*ENTRIES SHOWN:*
________________________
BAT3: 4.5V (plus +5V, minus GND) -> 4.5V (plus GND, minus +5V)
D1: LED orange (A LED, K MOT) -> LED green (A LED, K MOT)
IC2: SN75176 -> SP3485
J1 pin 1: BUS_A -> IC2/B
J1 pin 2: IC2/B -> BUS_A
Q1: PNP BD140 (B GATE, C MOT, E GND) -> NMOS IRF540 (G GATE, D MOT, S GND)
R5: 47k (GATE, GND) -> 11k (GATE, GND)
________________________
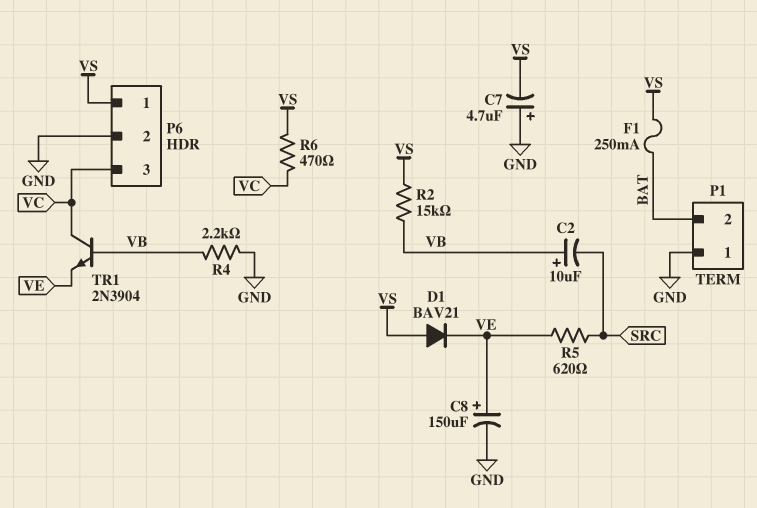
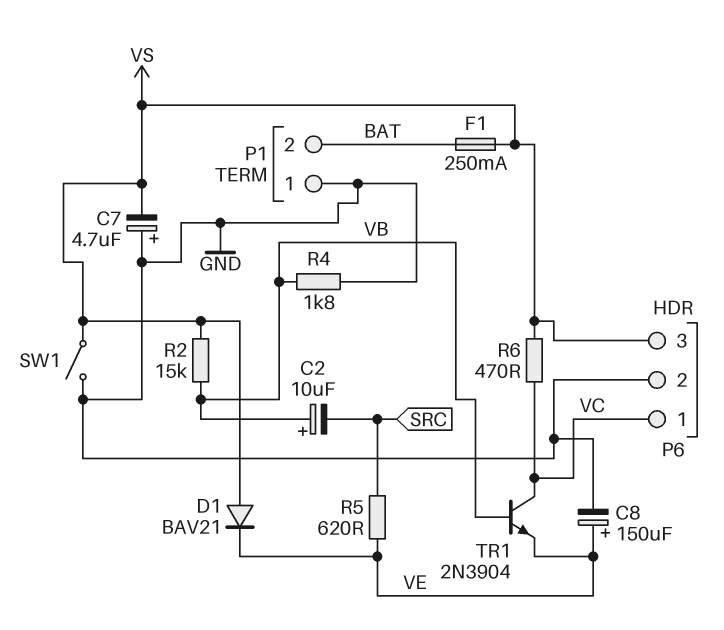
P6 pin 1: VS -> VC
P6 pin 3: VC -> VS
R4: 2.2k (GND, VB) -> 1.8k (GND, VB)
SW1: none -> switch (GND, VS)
________________________
*DIRECTIONS FOR THIS TASK:* Produce only the lines from the line containing "D1: LED orange" through the line containing "R5: 47k (GATE, GND) -> 11k (GATE, GND)", inclusive of both, exactly as they stand in the entries above.

*EXERCISE SOLUTION:*
D1: LED orange (A LED, K MOT) -> LED green (A LED, K MOT)
IC2: SN75176 -> SP3485
J1 pin 1: BUS_A -> IC2/B
J1 pin 2: IC2/B -> BUS_A
Q1: PNP BD140 (B GATE, C MOT, E GND) -> NMOS IRF540 (G GATE, D MOT, S GND)
R5: 47k (GATE, GND) -> 11k (GATE, GND)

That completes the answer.